▶ Problem description: Copy out all lines in the data below containing the string "brown".

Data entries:
• • • • •
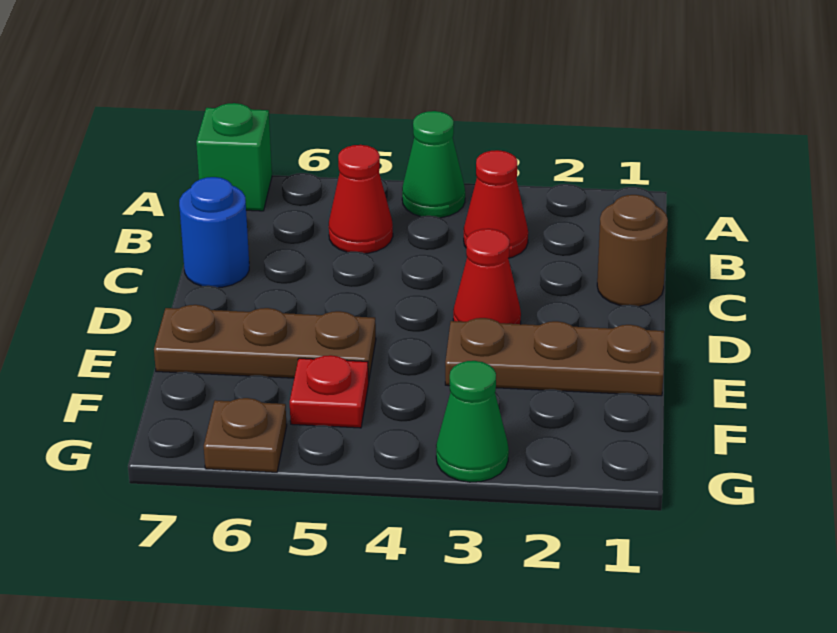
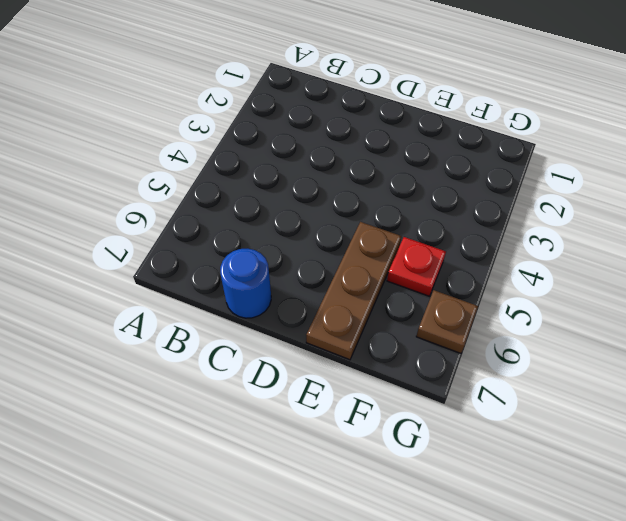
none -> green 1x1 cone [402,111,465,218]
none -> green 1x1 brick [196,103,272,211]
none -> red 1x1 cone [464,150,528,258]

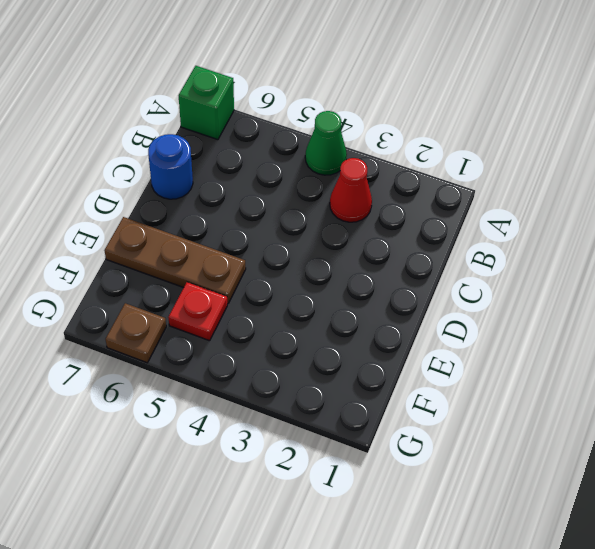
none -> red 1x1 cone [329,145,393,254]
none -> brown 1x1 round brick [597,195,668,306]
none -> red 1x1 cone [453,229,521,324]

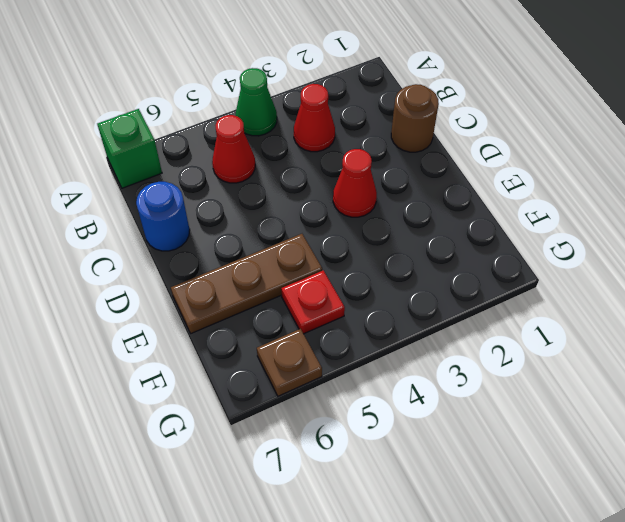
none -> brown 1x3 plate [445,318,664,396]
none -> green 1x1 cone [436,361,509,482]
• • • • •
▶ Task result:
none -> brown 1x1 round brick [597,195,668,306]
none -> brown 1x3 plate [445,318,664,396]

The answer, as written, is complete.